Short task — Reproduce the records verbatim, starting at the first line and ending with the line that contains "(B) B is further". Include that line and stop there.

______________________________

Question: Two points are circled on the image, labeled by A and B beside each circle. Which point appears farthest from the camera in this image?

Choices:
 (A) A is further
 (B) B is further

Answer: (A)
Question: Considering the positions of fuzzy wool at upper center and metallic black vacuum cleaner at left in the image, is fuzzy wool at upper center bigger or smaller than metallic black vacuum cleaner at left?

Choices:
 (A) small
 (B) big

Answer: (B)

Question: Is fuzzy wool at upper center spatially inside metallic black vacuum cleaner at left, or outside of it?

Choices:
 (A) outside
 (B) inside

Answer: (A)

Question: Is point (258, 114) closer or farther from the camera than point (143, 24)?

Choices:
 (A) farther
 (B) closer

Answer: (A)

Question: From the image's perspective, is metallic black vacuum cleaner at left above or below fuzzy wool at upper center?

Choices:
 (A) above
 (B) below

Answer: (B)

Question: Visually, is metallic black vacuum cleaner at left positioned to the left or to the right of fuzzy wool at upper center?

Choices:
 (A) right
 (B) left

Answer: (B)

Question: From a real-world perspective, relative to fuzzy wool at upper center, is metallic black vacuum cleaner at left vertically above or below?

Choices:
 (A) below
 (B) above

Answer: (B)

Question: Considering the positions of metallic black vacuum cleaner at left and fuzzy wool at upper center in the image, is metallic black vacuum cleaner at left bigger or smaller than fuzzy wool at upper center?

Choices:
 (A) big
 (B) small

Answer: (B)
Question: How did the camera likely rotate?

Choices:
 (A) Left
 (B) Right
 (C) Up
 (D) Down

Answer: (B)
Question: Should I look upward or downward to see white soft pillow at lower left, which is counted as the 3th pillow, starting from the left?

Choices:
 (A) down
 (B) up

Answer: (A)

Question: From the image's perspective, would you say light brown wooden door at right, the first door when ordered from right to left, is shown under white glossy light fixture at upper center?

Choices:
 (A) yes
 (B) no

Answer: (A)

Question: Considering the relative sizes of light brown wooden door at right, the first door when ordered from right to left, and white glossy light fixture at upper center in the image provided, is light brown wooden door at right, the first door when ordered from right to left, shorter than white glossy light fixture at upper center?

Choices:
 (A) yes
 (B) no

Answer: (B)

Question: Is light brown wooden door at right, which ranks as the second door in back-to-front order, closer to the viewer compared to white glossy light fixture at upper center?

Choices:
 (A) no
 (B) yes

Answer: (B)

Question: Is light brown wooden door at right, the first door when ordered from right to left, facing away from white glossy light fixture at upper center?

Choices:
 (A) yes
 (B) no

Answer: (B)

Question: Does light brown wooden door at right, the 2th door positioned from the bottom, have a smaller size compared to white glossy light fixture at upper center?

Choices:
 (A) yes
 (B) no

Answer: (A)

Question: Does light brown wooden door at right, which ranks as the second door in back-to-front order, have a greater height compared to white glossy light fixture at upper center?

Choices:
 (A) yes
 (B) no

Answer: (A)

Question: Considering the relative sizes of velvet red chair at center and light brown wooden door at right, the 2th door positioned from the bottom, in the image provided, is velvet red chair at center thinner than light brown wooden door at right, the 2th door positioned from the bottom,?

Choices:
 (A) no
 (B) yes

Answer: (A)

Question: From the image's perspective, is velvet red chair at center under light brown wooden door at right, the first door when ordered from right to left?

______________________________

Solution to the problem —
Question: Two points are circled on the image, labeled by A and B beside each circle. Which point appears farthest from the camera in this image?

Choices:
 (A) A is further
 (B) B is further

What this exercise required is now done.